In your reply, print every line of the listing exactly and omit all images.

▶ **DATA SECTION**
[Start of Attachment]
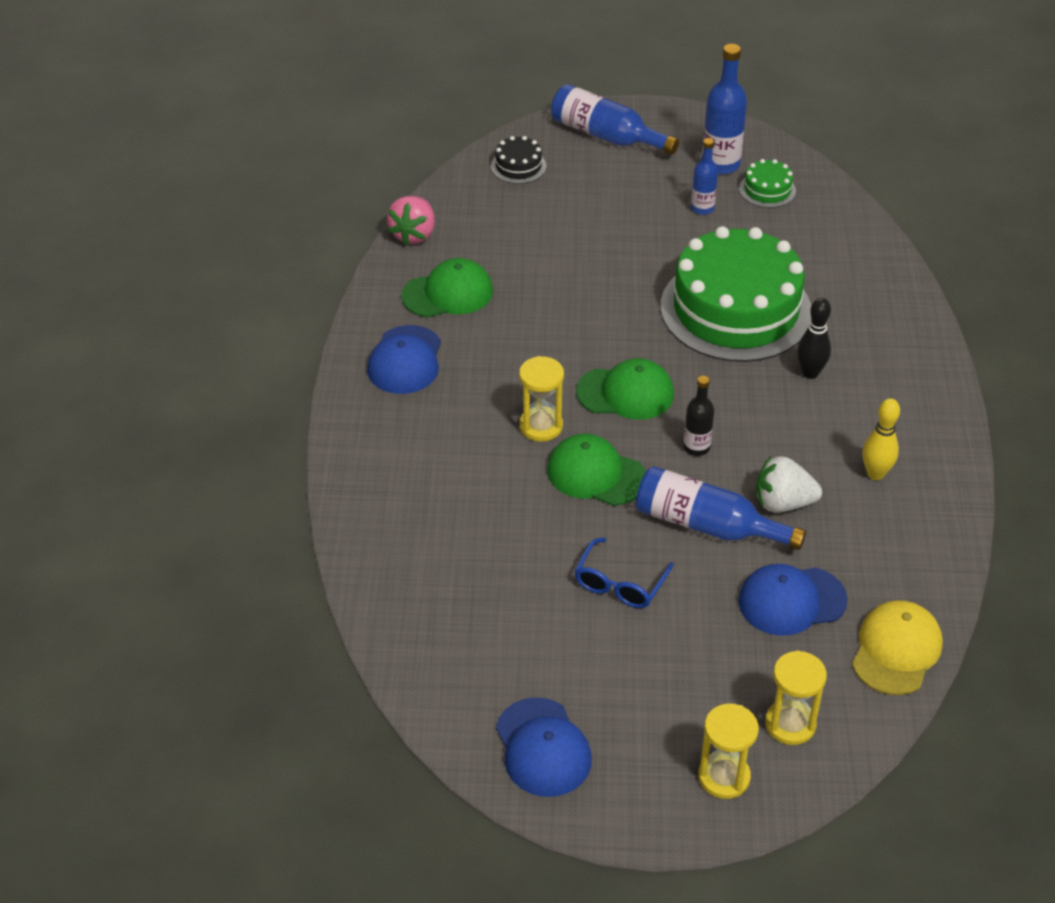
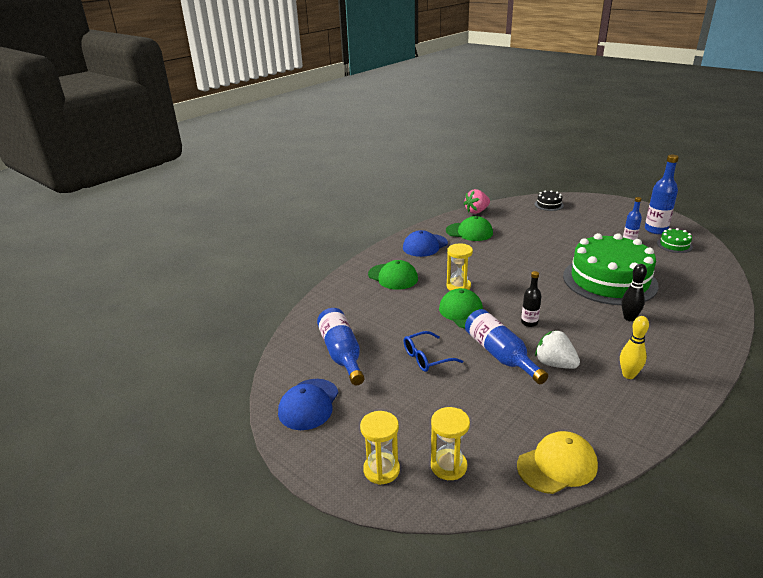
camera: 40 degrees right, 15 degrees down
(606, 135) = (603, 206): blue bottle -> blue bottle (341, 354)
(625, 393) = (514, 290): green cap -> green cap (393, 277)
(791, 601) = (513, 408): blue cap -> none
[End of Attachment]
▶ **EXERCISE OUTPUT**
camera: 40 degrees right, 15 degrees down
(606, 135) = (603, 206): blue bottle -> blue bottle (341, 354)
(625, 393) = (514, 290): green cap -> green cap (393, 277)
(791, 601) = (513, 408): blue cap -> none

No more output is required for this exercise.